==== Information ====

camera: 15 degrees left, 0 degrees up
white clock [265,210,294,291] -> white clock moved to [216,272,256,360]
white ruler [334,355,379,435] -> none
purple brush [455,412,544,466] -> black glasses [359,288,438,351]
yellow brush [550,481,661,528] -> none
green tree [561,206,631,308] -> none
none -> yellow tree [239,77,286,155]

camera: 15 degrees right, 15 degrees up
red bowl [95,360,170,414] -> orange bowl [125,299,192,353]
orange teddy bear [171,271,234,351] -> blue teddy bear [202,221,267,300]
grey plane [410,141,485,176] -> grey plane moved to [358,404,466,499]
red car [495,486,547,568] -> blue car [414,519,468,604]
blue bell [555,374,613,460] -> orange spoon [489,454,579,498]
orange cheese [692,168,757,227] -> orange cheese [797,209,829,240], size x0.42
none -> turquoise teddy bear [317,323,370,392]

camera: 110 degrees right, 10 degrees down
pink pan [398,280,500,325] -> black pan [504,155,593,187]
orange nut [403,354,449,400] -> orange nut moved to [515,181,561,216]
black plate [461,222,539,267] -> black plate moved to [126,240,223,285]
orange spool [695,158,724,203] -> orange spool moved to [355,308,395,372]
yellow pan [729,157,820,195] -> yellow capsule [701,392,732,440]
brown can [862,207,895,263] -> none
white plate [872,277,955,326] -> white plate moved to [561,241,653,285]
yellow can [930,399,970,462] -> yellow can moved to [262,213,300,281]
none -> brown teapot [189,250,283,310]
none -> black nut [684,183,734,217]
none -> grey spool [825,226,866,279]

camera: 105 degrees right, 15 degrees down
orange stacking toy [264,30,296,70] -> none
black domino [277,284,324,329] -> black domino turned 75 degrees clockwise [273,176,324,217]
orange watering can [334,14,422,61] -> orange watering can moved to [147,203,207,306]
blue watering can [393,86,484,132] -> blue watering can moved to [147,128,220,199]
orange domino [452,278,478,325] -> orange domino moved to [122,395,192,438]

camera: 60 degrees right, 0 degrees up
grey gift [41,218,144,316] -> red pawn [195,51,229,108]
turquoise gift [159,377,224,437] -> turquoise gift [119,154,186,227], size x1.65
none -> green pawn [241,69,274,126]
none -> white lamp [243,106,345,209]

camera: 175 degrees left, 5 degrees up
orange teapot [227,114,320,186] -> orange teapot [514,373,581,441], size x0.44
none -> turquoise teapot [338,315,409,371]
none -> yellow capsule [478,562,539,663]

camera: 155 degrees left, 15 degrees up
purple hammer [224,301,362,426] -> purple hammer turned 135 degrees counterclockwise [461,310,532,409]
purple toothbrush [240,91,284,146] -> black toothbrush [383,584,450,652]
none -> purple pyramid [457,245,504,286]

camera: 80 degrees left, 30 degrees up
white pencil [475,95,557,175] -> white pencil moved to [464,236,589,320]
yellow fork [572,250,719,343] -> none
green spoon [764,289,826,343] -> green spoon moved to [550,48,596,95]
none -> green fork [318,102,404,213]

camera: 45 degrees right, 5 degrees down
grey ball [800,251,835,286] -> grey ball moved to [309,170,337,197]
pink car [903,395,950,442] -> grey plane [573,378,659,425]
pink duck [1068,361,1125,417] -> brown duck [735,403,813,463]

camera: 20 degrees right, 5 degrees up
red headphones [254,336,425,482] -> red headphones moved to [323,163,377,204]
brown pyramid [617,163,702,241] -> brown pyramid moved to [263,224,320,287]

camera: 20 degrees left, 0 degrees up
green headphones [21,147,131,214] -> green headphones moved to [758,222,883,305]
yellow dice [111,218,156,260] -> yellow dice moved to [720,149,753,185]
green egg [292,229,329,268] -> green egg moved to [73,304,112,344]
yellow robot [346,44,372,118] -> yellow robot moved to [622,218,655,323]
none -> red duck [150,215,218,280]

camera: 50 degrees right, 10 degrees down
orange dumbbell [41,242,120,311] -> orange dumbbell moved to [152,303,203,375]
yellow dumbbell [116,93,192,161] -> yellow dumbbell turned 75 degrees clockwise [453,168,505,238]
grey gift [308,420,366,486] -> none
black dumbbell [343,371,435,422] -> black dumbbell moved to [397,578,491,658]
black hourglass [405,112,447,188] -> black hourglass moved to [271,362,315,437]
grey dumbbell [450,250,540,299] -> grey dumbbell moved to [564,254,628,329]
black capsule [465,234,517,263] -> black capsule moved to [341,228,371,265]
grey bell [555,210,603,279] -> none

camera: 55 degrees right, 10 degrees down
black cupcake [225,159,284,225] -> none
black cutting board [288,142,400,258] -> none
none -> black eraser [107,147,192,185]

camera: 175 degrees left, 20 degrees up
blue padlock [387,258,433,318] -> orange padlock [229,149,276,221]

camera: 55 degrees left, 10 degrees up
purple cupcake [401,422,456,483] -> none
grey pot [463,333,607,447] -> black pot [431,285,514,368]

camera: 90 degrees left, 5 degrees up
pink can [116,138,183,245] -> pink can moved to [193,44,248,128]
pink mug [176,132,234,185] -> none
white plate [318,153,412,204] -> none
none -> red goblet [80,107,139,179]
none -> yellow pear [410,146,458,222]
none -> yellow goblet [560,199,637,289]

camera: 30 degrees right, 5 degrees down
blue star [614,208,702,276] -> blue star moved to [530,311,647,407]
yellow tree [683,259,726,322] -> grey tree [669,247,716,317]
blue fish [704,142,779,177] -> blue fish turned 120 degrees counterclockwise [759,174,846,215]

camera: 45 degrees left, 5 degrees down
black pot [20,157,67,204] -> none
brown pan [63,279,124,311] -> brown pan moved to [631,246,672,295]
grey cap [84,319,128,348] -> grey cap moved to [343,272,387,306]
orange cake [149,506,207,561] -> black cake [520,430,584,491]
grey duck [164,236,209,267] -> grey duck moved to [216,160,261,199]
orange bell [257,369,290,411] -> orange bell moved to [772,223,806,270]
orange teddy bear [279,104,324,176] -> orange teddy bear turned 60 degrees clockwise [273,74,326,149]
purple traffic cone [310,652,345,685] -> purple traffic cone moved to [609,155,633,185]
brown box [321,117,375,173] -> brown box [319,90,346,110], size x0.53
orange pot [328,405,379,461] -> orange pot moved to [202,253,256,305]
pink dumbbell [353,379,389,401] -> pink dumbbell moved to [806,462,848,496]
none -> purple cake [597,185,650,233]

====

Among the entries above, the lines between the ones containing "grey gift [308,420,366,486] -> none" and "grey bell [555,210,603,279] -> none", inclusive, are to be transcribed exactly. No other line is to be given.

grey gift [308,420,366,486] -> none
black dumbbell [343,371,435,422] -> black dumbbell moved to [397,578,491,658]
black hourglass [405,112,447,188] -> black hourglass moved to [271,362,315,437]
grey dumbbell [450,250,540,299] -> grey dumbbell moved to [564,254,628,329]
black capsule [465,234,517,263] -> black capsule moved to [341,228,371,265]
grey bell [555,210,603,279] -> none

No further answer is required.